§ **Records from a data collection**
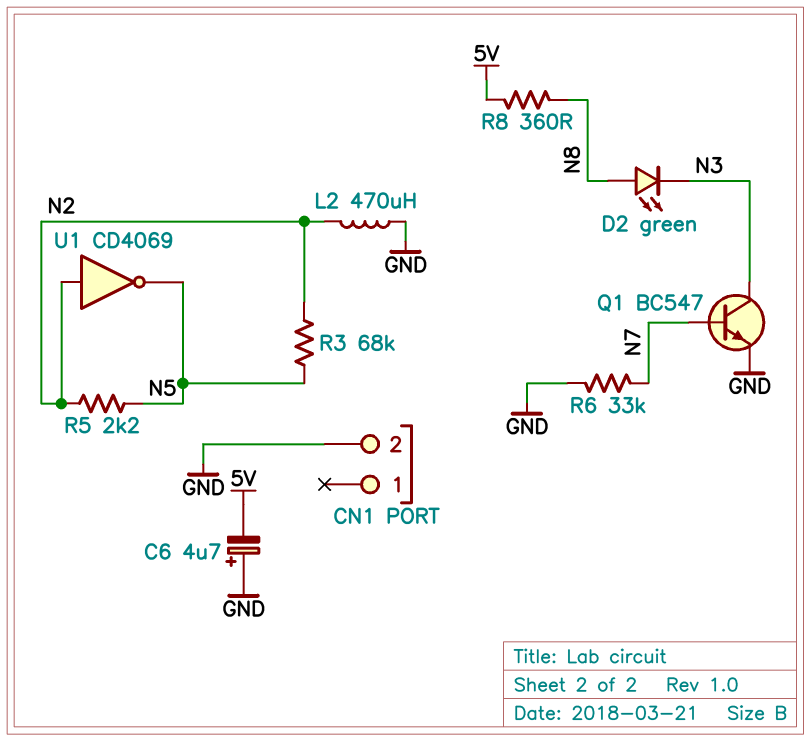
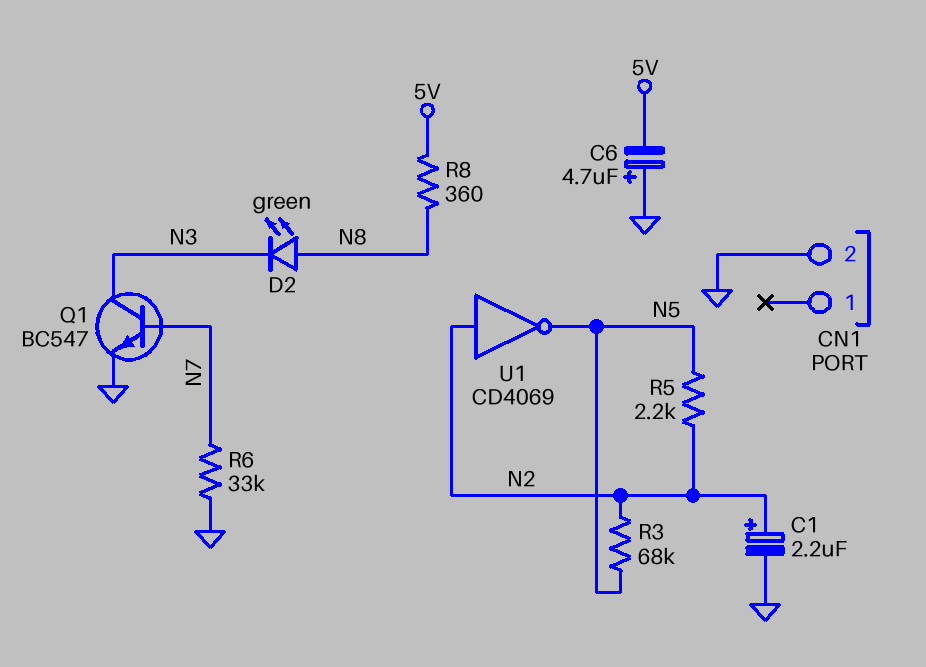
C1: none -> 2.2uF (plus N2, minus GND)
L2: 470uH (GND, N2) -> none

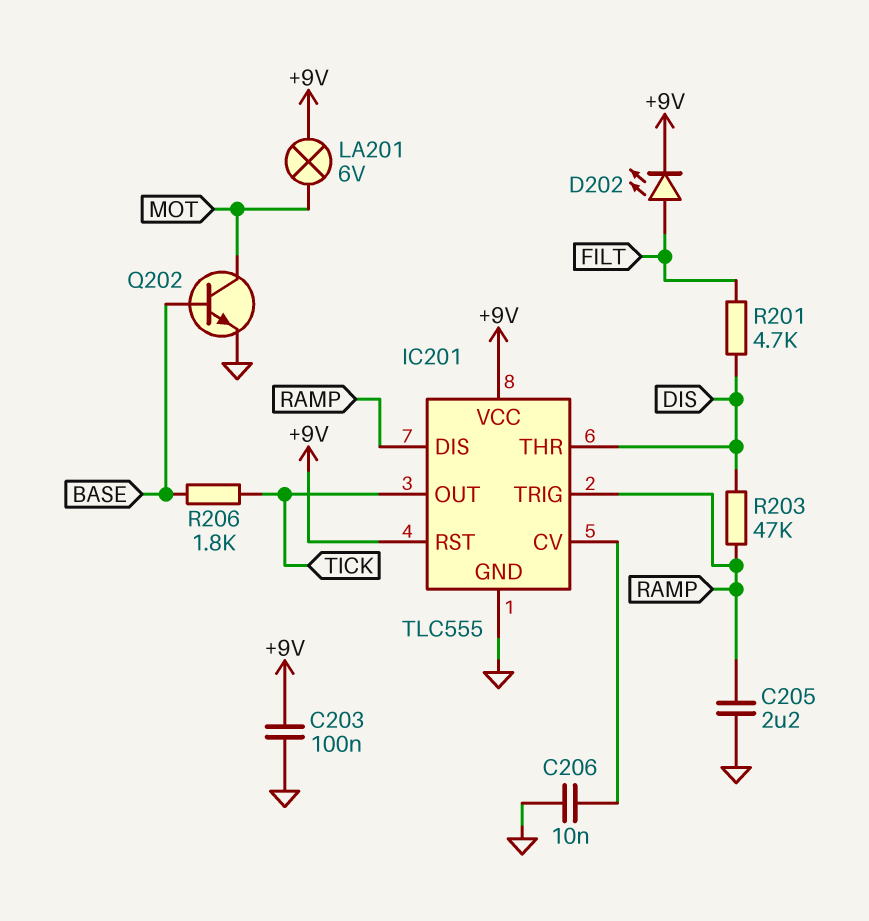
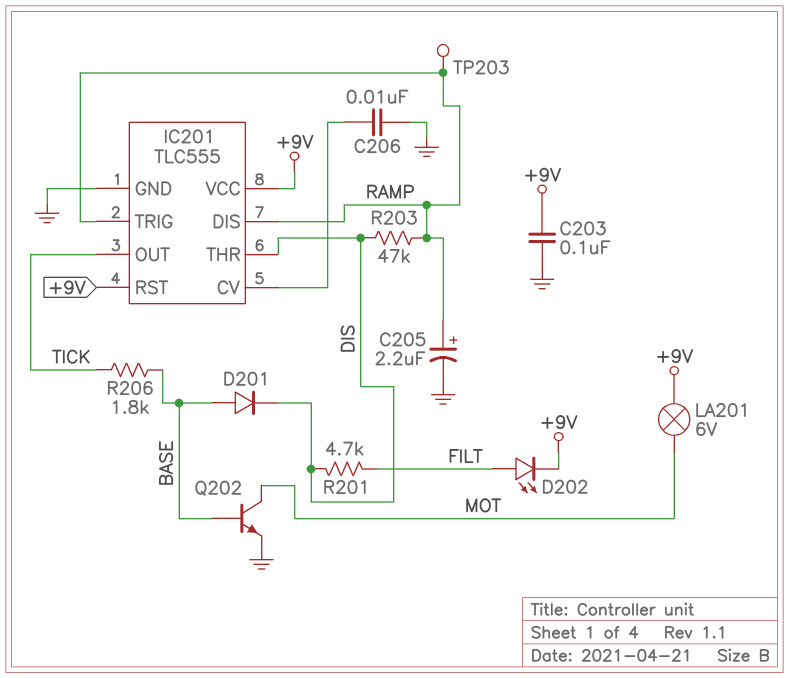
C205: 2.2uF (GND, RAMP) -> 2.2uF (plus RAMP, minus GND)
D201: none -> diode (A BASE, K DIS)
TP203: none -> test point (RAMP)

§ **Aim of the exercise**
Output all of the entries verbatim, leaving out any images.

§ **Problem solution**
C1: none -> 2.2uF (plus N2, minus GND)
L2: 470uH (GND, N2) -> none

C205: 2.2uF (GND, RAMP) -> 2.2uF (plus RAMP, minus GND)
D201: none -> diode (A BASE, K DIS)
TP203: none -> test point (RAMP)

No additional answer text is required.